**Work instructions**
Every entry is to be printed again precisely as given.

*** Data records

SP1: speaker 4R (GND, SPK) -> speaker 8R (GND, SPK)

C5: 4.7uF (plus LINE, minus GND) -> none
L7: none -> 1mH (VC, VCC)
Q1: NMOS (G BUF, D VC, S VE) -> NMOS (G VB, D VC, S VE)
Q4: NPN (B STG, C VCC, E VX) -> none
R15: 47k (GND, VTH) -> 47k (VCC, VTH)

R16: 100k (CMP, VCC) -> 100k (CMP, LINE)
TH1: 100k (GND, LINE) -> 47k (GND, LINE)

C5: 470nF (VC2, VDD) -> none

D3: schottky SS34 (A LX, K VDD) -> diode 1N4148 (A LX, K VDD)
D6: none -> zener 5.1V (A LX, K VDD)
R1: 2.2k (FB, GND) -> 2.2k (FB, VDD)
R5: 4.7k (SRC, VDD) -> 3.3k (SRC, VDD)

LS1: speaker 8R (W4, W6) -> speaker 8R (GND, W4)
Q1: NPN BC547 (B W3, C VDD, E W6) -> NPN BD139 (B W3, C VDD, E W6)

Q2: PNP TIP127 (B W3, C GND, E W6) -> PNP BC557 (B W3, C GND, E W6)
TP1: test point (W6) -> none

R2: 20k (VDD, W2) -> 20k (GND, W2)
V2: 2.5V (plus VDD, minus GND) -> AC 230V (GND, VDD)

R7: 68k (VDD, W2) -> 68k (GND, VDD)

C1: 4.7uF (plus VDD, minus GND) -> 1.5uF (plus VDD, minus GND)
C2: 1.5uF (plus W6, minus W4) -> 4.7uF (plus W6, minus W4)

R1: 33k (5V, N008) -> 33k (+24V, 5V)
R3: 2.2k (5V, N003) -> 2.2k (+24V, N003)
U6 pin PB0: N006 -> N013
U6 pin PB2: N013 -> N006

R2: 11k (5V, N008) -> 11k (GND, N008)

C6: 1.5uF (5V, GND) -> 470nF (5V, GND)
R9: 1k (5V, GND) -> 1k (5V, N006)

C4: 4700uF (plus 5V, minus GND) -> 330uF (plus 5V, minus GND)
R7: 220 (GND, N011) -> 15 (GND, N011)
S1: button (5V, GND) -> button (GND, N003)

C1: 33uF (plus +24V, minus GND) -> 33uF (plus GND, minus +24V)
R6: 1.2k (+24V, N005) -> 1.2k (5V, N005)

******

**Exercise output**
SP1: speaker 4R (GND, SPK) -> speaker 8R (GND, SPK)

C5: 4.7uF (plus LINE, minus GND) -> none
L7: none -> 1mH (VC, VCC)
Q1: NMOS (G BUF, D VC, S VE) -> NMOS (G VB, D VC, S VE)
Q4: NPN (B STG, C VCC, E VX) -> none
R15: 47k (GND, VTH) -> 47k (VCC, VTH)

R16: 100k (CMP, VCC) -> 100k (CMP, LINE)
TH1: 100k (GND, LINE) -> 47k (GND, LINE)

C5: 470nF (VC2, VDD) -> none

D3: schottky SS34 (A LX, K VDD) -> diode 1N4148 (A LX, K VDD)
D6: none -> zener 5.1V (A LX, K VDD)
R1: 2.2k (FB, GND) -> 2.2k (FB, VDD)
R5: 4.7k (SRC, VDD) -> 3.3k (SRC, VDD)

LS1: speaker 8R (W4, W6) -> speaker 8R (GND, W4)
Q1: NPN BC547 (B W3, C VDD, E W6) -> NPN BD139 (B W3, C VDD, E W6)

Q2: PNP TIP127 (B W3, C GND, E W6) -> PNP BC557 (B W3, C GND, E W6)
TP1: test point (W6) -> none

R2: 20k (VDD, W2) -> 20k (GND, W2)
V2: 2.5V (plus VDD, minus GND) -> AC 230V (GND, VDD)

R7: 68k (VDD, W2) -> 68k (GND, VDD)

C1: 4.7uF (plus VDD, minus GND) -> 1.5uF (plus VDD, minus GND)
C2: 1.5uF (plus W6, minus W4) -> 4.7uF (plus W6, minus W4)

R1: 33k (5V, N008) -> 33k (+24V, 5V)
R3: 2.2k (5V, N003) -> 2.2k (+24V, N003)
U6 pin PB0: N006 -> N013
U6 pin PB2: N013 -> N006

R2: 11k (5V, N008) -> 11k (GND, N008)

C6: 1.5uF (5V, GND) -> 470nF (5V, GND)
R9: 1k (5V, GND) -> 1k (5V, N006)

C4: 4700uF (plus 5V, minus GND) -> 330uF (plus 5V, minus GND)
R7: 220 (GND, N011) -> 15 (GND, N011)
S1: button (5V, GND) -> button (GND, N003)

C1: 33uF (plus +24V, minus GND) -> 33uF (plus GND, minus +24V)
R6: 1.2k (+24V, N005) -> 1.2k (5V, N005)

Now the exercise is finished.